(MATERIAL FOR THIS EXERCISE)
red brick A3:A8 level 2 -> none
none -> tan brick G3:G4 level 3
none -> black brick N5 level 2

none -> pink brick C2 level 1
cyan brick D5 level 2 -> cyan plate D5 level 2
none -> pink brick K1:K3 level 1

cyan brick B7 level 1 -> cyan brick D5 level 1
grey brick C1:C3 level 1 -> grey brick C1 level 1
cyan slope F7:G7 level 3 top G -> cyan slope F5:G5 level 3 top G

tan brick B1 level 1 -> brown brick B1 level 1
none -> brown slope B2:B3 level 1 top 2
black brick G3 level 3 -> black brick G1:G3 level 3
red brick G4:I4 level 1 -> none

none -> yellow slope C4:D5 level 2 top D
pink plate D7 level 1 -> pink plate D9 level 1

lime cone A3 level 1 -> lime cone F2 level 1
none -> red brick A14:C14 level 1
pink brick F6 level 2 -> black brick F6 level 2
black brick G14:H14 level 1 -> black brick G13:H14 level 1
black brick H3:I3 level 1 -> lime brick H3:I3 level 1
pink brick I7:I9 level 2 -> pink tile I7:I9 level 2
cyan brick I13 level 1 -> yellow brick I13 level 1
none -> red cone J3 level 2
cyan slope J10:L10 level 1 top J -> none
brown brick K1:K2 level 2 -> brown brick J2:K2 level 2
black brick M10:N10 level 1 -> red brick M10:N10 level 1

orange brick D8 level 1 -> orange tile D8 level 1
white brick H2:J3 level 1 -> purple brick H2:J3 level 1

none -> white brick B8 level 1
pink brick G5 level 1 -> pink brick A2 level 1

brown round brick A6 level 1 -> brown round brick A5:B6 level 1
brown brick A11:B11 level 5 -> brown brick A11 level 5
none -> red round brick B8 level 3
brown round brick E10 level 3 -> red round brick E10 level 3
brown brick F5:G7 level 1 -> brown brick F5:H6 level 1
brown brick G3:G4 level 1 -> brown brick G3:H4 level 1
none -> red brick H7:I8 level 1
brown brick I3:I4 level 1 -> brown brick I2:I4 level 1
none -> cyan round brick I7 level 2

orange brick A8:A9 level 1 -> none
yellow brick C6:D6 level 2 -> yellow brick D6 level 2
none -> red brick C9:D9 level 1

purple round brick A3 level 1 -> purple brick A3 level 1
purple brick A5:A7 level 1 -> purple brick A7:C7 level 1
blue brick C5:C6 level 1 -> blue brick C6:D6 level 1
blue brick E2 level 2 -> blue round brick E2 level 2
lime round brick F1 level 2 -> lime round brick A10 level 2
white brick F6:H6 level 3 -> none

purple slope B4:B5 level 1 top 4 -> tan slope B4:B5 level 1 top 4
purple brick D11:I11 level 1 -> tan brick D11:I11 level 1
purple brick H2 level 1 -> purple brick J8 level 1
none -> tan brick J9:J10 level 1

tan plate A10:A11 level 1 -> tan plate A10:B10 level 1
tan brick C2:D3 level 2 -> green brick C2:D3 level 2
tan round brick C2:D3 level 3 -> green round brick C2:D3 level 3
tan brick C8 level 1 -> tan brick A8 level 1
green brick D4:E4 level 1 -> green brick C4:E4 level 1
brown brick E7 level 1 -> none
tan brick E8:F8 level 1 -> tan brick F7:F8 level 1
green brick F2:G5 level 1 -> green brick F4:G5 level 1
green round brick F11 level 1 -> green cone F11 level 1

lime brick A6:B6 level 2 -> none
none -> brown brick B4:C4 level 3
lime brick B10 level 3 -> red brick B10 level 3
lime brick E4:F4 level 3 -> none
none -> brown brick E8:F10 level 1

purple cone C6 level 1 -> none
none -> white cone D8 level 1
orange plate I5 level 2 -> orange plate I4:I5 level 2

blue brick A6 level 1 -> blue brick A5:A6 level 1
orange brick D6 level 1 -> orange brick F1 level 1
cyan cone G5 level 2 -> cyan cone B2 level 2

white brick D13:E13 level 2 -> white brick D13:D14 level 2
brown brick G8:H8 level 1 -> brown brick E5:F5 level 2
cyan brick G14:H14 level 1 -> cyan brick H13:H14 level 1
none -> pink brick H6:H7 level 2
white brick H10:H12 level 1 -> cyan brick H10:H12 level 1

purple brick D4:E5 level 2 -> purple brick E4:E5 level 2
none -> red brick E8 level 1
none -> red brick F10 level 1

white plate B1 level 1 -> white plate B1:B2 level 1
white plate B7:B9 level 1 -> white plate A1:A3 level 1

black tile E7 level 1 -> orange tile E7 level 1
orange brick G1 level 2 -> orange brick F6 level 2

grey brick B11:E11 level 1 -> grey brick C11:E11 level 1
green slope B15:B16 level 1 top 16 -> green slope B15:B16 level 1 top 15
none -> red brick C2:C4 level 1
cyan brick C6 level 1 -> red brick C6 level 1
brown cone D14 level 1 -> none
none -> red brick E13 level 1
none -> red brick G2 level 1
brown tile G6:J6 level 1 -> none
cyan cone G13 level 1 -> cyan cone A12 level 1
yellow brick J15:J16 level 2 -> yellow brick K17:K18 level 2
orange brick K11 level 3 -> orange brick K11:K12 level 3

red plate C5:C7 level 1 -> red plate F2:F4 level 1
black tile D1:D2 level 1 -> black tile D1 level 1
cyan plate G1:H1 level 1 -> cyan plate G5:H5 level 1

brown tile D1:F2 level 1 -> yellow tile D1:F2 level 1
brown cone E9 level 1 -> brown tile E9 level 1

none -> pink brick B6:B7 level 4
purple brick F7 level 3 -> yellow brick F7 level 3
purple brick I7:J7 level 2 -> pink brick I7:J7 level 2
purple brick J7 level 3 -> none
(End MATERIAL FOR THIS EXERCISE)
WHAT YOU HAVE TO DO.
Word for word, repeat every line of the data.

OUTPUT OF THE TASK.
red brick A3:A8 level 2 -> none
none -> tan brick G3:G4 level 3
none -> black brick N5 level 2

none -> pink brick C2 level 1
cyan brick D5 level 2 -> cyan plate D5 level 2
none -> pink brick K1:K3 level 1

cyan brick B7 level 1 -> cyan brick D5 level 1
grey brick C1:C3 level 1 -> grey brick C1 level 1
cyan slope F7:G7 level 3 top G -> cyan slope F5:G5 level 3 top G

tan brick B1 level 1 -> brown brick B1 level 1
none -> brown slope B2:B3 level 1 top 2
black brick G3 level 3 -> black brick G1:G3 level 3
red brick G4:I4 level 1 -> none

none -> yellow slope C4:D5 level 2 top D
pink plate D7 level 1 -> pink plate D9 level 1

lime cone A3 level 1 -> lime cone F2 level 1
none -> red brick A14:C14 level 1
pink brick F6 level 2 -> black brick F6 level 2
black brick G14:H14 level 1 -> black brick G13:H14 level 1
black brick H3:I3 level 1 -> lime brick H3:I3 level 1
pink brick I7:I9 level 2 -> pink tile I7:I9 level 2
cyan brick I13 level 1 -> yellow brick I13 level 1
none -> red cone J3 level 2
cyan slope J10:L10 level 1 top J -> none
brown brick K1:K2 level 2 -> brown brick J2:K2 level 2
black brick M10:N10 level 1 -> red brick M10:N10 level 1

orange brick D8 level 1 -> orange tile D8 level 1
white brick H2:J3 level 1 -> purple brick H2:J3 level 1

none -> white brick B8 level 1
pink brick G5 level 1 -> pink brick A2 level 1

brown round brick A6 level 1 -> brown round brick A5:B6 level 1
brown brick A11:B11 level 5 -> brown brick A11 level 5
none -> red round brick B8 level 3
brown round brick E10 level 3 -> red round brick E10 level 3
brown brick F5:G7 level 1 -> brown brick F5:H6 level 1
brown brick G3:G4 level 1 -> brown brick G3:H4 level 1
none -> red brick H7:I8 level 1
brown brick I3:I4 level 1 -> brown brick I2:I4 level 1
none -> cyan round brick I7 level 2

orange brick A8:A9 level 1 -> none
yellow brick C6:D6 level 2 -> yellow brick D6 level 2
none -> red brick C9:D9 level 1

purple round brick A3 level 1 -> purple brick A3 level 1
purple brick A5:A7 level 1 -> purple brick A7:C7 level 1
blue brick C5:C6 level 1 -> blue brick C6:D6 level 1
blue brick E2 level 2 -> blue round brick E2 level 2
lime round brick F1 level 2 -> lime round brick A10 level 2
white brick F6:H6 level 3 -> none

purple slope B4:B5 level 1 top 4 -> tan slope B4:B5 level 1 top 4
purple brick D11:I11 level 1 -> tan brick D11:I11 level 1
purple brick H2 level 1 -> purple brick J8 level 1
none -> tan brick J9:J10 level 1

tan plate A10:A11 level 1 -> tan plate A10:B10 level 1
tan brick C2:D3 level 2 -> green brick C2:D3 level 2
tan round brick C2:D3 level 3 -> green round brick C2:D3 level 3
tan brick C8 level 1 -> tan brick A8 level 1
green brick D4:E4 level 1 -> green brick C4:E4 level 1
brown brick E7 level 1 -> none
tan brick E8:F8 level 1 -> tan brick F7:F8 level 1
green brick F2:G5 level 1 -> green brick F4:G5 level 1
green round brick F11 level 1 -> green cone F11 level 1

lime brick A6:B6 level 2 -> none
none -> brown brick B4:C4 level 3
lime brick B10 level 3 -> red brick B10 level 3
lime brick E4:F4 level 3 -> none
none -> brown brick E8:F10 level 1

purple cone C6 level 1 -> none
none -> white cone D8 level 1
orange plate I5 level 2 -> orange plate I4:I5 level 2

blue brick A6 level 1 -> blue brick A5:A6 level 1
orange brick D6 level 1 -> orange brick F1 level 1
cyan cone G5 level 2 -> cyan cone B2 level 2

white brick D13:E13 level 2 -> white brick D13:D14 level 2
brown brick G8:H8 level 1 -> brown brick E5:F5 level 2
cyan brick G14:H14 level 1 -> cyan brick H13:H14 level 1
none -> pink brick H6:H7 level 2
white brick H10:H12 level 1 -> cyan brick H10:H12 level 1

purple brick D4:E5 level 2 -> purple brick E4:E5 level 2
none -> red brick E8 level 1
none -> red brick F10 level 1

white plate B1 level 1 -> white plate B1:B2 level 1
white plate B7:B9 level 1 -> white plate A1:A3 level 1

black tile E7 level 1 -> orange tile E7 level 1
orange brick G1 level 2 -> orange brick F6 level 2

grey brick B11:E11 level 1 -> grey brick C11:E11 level 1
green slope B15:B16 level 1 top 16 -> green slope B15:B16 level 1 top 15
none -> red brick C2:C4 level 1
cyan brick C6 level 1 -> red brick C6 level 1
brown cone D14 level 1 -> none
none -> red brick E13 level 1
none -> red brick G2 level 1
brown tile G6:J6 level 1 -> none
cyan cone G13 level 1 -> cyan cone A12 level 1
yellow brick J15:J16 level 2 -> yellow brick K17:K18 level 2
orange brick K11 level 3 -> orange brick K11:K12 level 3

red plate C5:C7 level 1 -> red plate F2:F4 level 1
black tile D1:D2 level 1 -> black tile D1 level 1
cyan plate G1:H1 level 1 -> cyan plate G5:H5 level 1

brown tile D1:F2 level 1 -> yellow tile D1:F2 level 1
brown cone E9 level 1 -> brown tile E9 level 1

none -> pink brick B6:B7 level 4
purple brick F7 level 3 -> yellow brick F7 level 3
purple brick I7:J7 level 2 -> pink brick I7:J7 level 2
purple brick J7 level 3 -> none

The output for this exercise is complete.